(ABOUT THIS TASK): Using the records that appear below, write out exactly the lines from the one with "(743, 169) = (487, 129): turquoise" through the one with "(867, 184) = (598, 123): white", keeping both end lines.

(SUPPLIED MATERIAL):
::::

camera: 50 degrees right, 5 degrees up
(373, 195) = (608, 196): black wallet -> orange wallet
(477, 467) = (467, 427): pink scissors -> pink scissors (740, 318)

::::

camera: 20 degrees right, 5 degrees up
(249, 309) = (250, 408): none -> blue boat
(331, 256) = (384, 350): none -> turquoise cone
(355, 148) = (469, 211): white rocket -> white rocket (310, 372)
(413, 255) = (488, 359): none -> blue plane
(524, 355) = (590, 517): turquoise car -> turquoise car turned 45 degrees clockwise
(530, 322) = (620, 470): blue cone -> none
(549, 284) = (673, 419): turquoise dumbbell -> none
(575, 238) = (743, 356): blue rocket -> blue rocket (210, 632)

::::

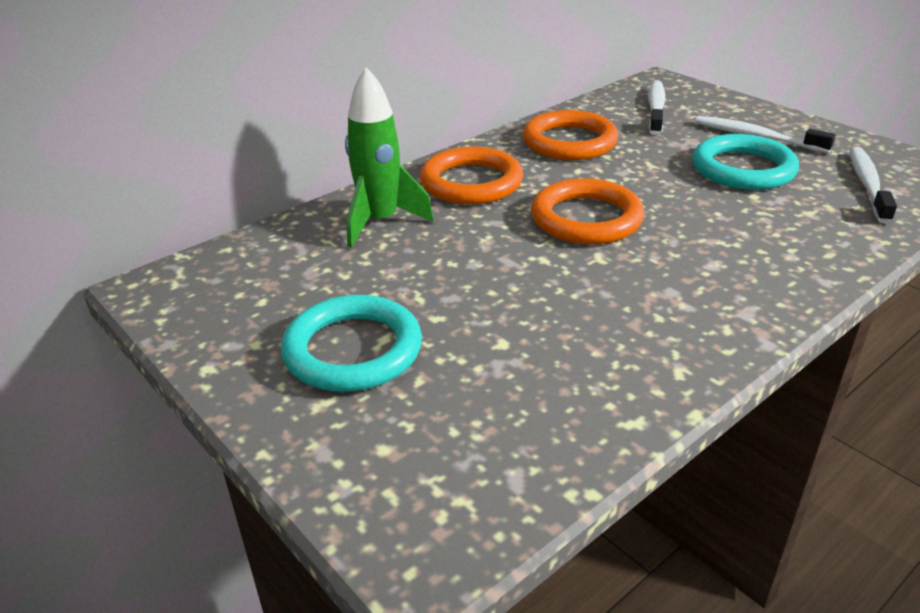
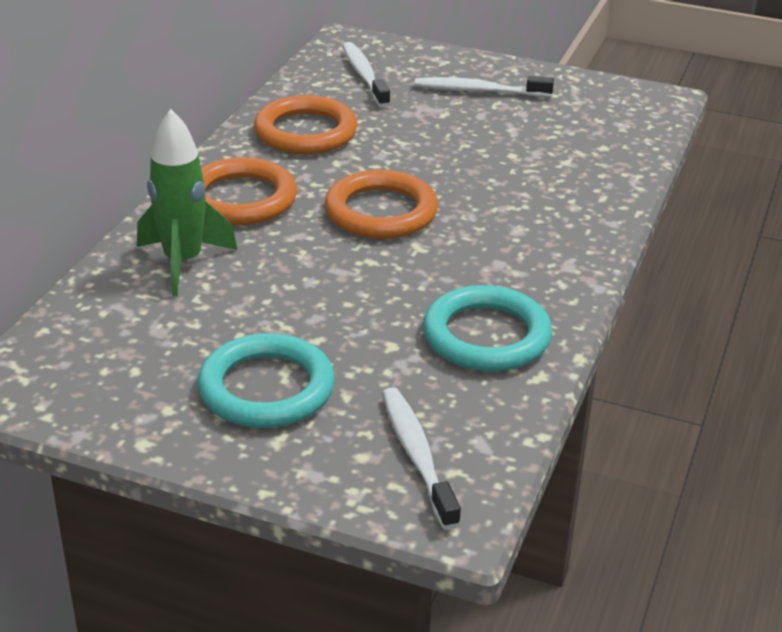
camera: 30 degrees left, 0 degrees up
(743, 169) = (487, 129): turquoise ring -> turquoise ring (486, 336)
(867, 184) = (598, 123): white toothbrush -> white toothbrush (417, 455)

::::

(OUTPUT FOR THIS TASK):
(743, 169) = (487, 129): turquoise ring -> turquoise ring (486, 336)
(867, 184) = (598, 123): white toothbrush -> white toothbrush (417, 455)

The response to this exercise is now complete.